**RECORDS PROVIDED**

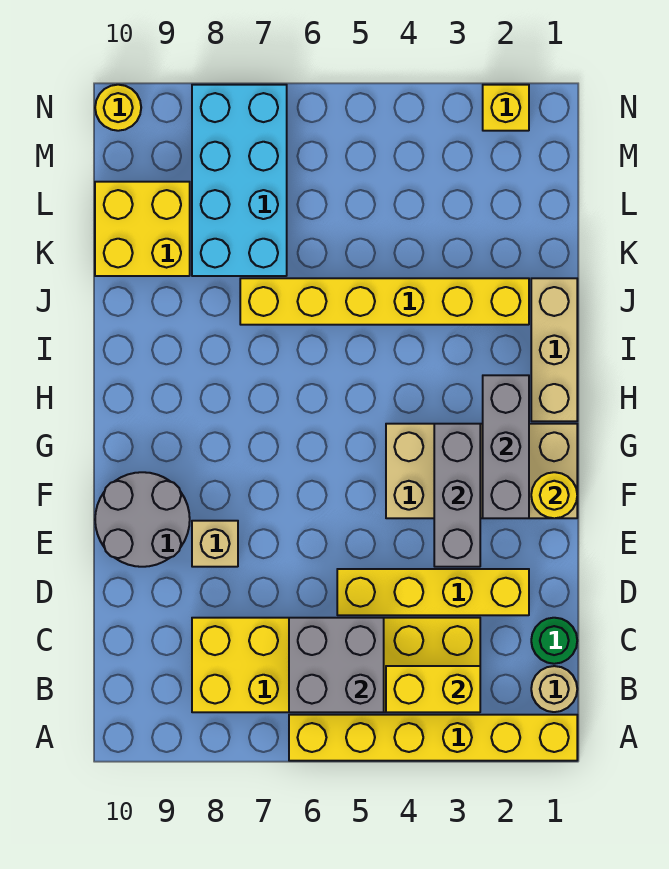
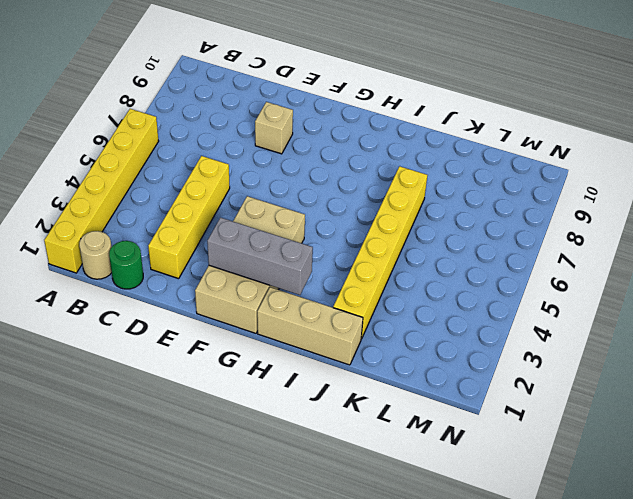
none -> yellow brick B3:C8 level 1
none -> grey round brick E9:F10 level 1
none -> cyan brick K7:N8 level 1

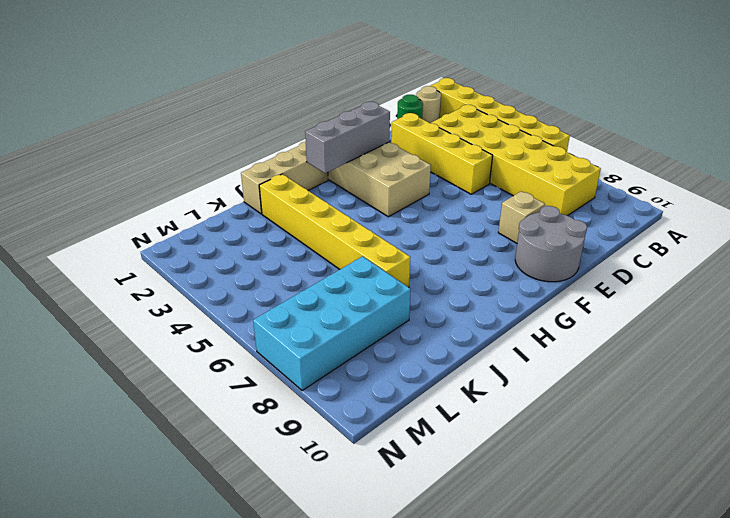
none -> yellow brick K9:L10 level 1
none -> yellow brick N2 level 1
none -> yellow round brick N10 level 1

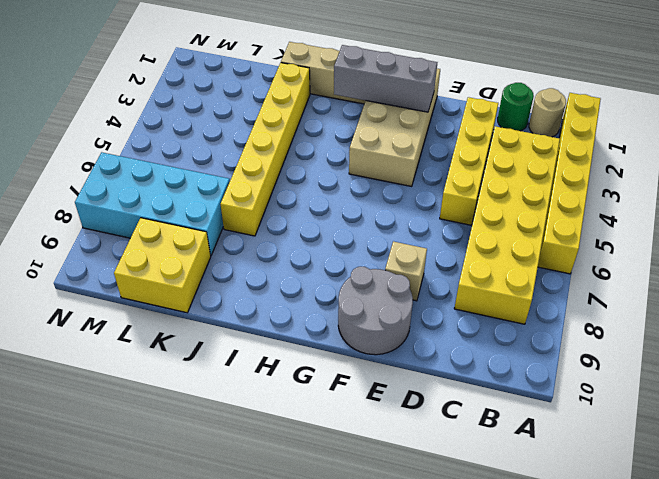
none -> yellow brick N2 level 1
none -> yellow round brick N10 level 1
none -> yellow brick B3:B4 level 2

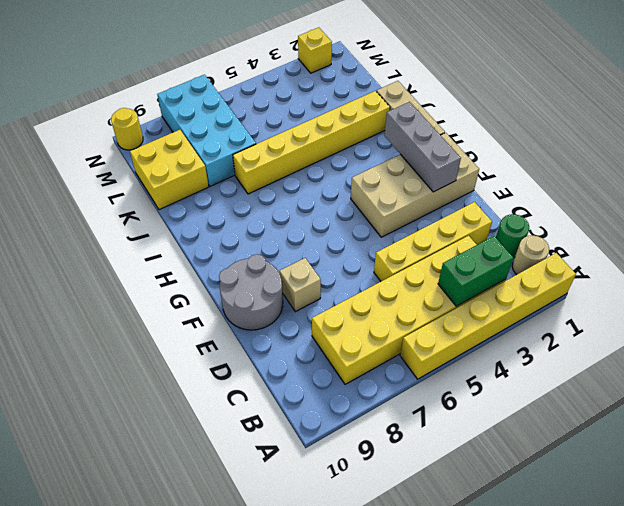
green brick B3:B4 level 2 -> yellow brick B3:B4 level 2
none -> grey brick B5:C6 level 2
none -> grey brick E3:G3 level 2
none -> yellow round brick F1 level 2

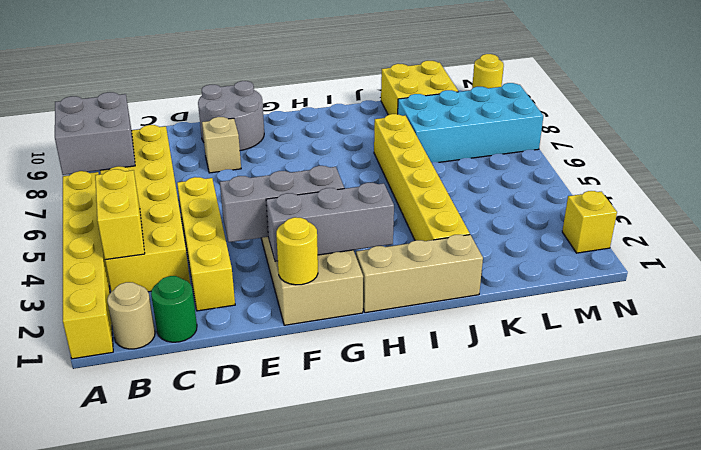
grey brick A7:B8 level 2 -> grey brick B5:C6 level 2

**ABOUT THIS EXERCISE**
Without including a single picture, restate all of the data word for word.

**ANSWER FOR THE TASK**
none -> yellow brick B3:C8 level 1
none -> grey round brick E9:F10 level 1
none -> cyan brick K7:N8 level 1

none -> yellow brick K9:L10 level 1
none -> yellow brick N2 level 1
none -> yellow round brick N10 level 1

none -> yellow brick N2 level 1
none -> yellow round brick N10 level 1
none -> yellow brick B3:B4 level 2

green brick B3:B4 level 2 -> yellow brick B3:B4 level 2
none -> grey brick B5:C6 level 2
none -> grey brick E3:G3 level 2
none -> yellow round brick F1 level 2

grey brick A7:B8 level 2 -> grey brick B5:C6 level 2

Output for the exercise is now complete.